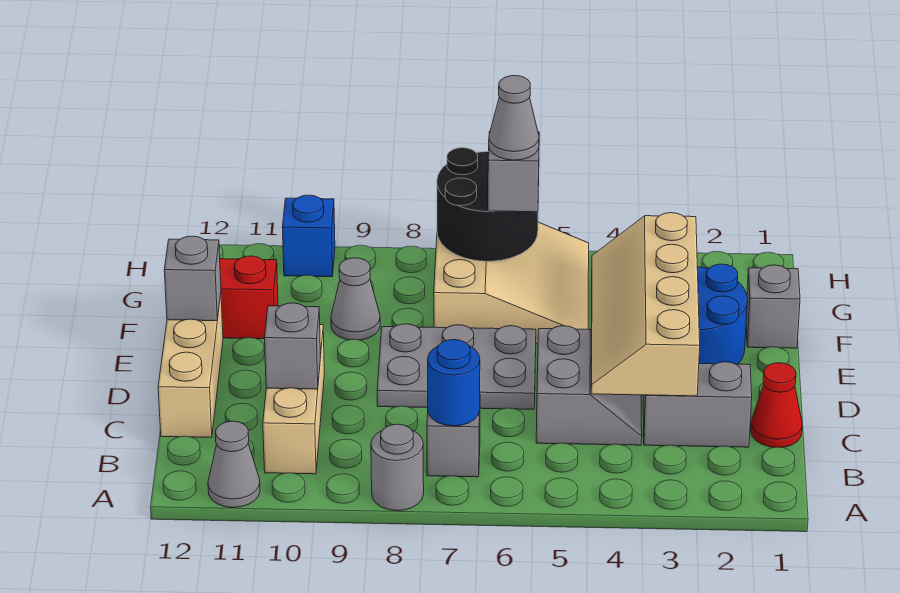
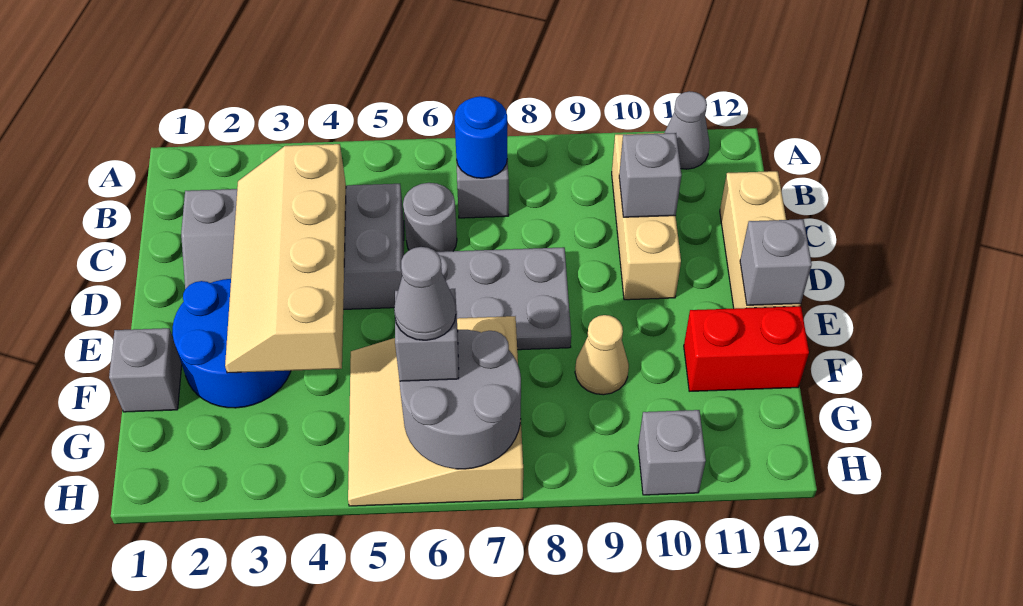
grey round brick A8 level 1 -> grey round brick C6 level 1
red cone C1 level 1 -> none
tan slope C3:F4 level 2 top 3 -> tan slope C3:F4 level 2 top 4
grey cone F9 level 1 -> tan cone F9 level 1
black round brick G6:H7 level 2 -> grey round brick G6:H7 level 2
blue brick H10 level 1 -> grey brick H10 level 1

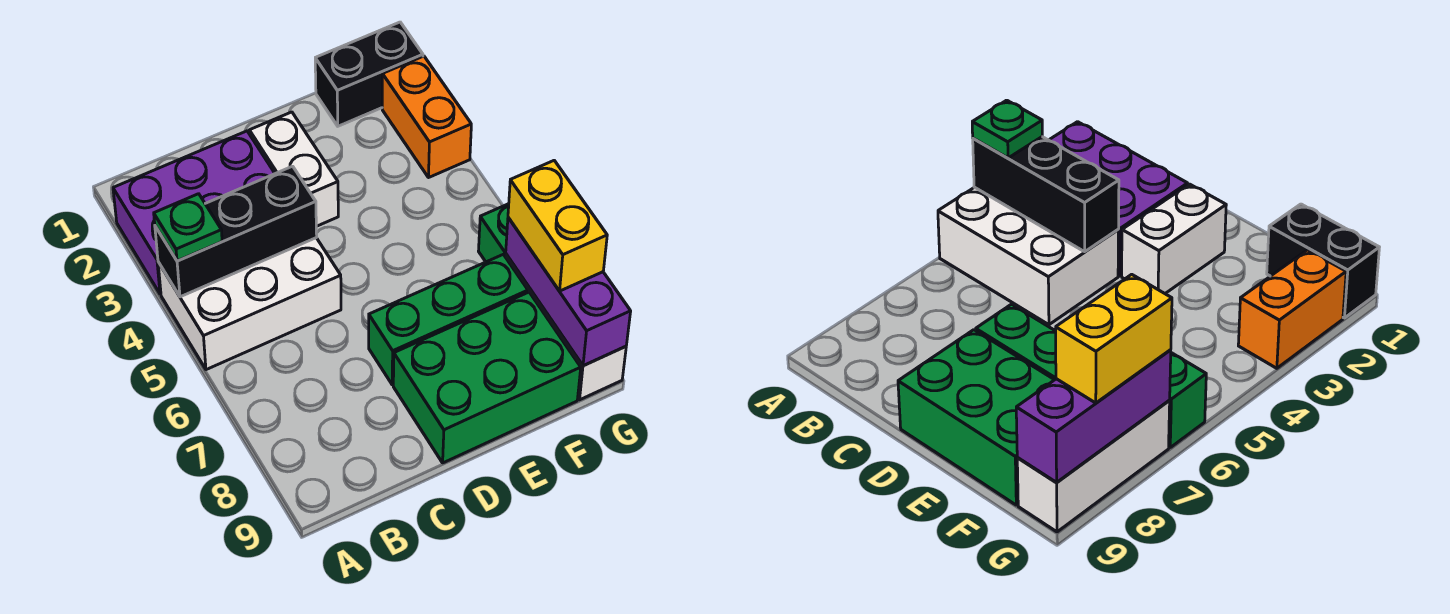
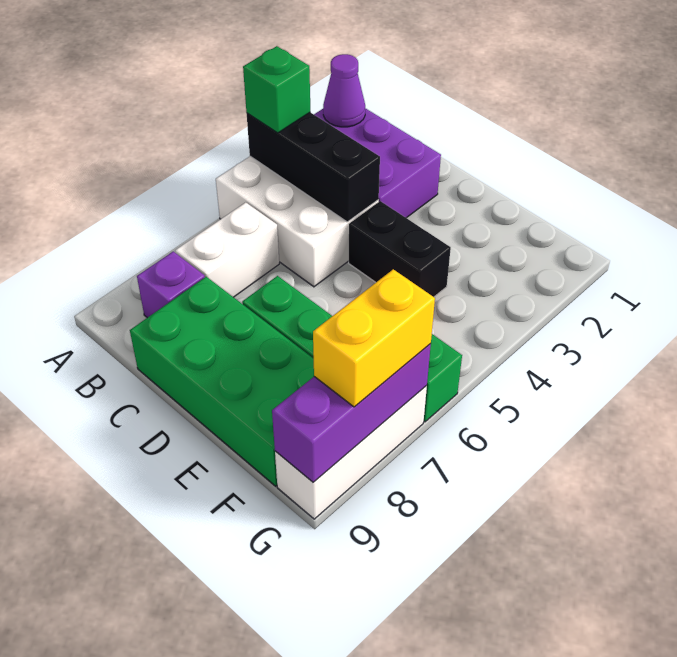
none -> purple cone A2 level 2
green plate A4 level 3 -> green brick A4 level 3
none -> purple brick B8 level 1
white brick D2:D3 level 1 -> white brick B6:B7 level 1
green brick D8:F9 level 1 -> green brick C8:F9 level 1
black brick F1:G1 level 1 -> black brick D4:E4 level 1
orange brick G2:G3 level 1 -> none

━━━━━━━━━━━━━━━━

Would you filter the records and copy out each line containing "green"?

### Task answer
green plate A4 level 3 -> green brick A4 level 3
green brick D8:F9 level 1 -> green brick C8:F9 level 1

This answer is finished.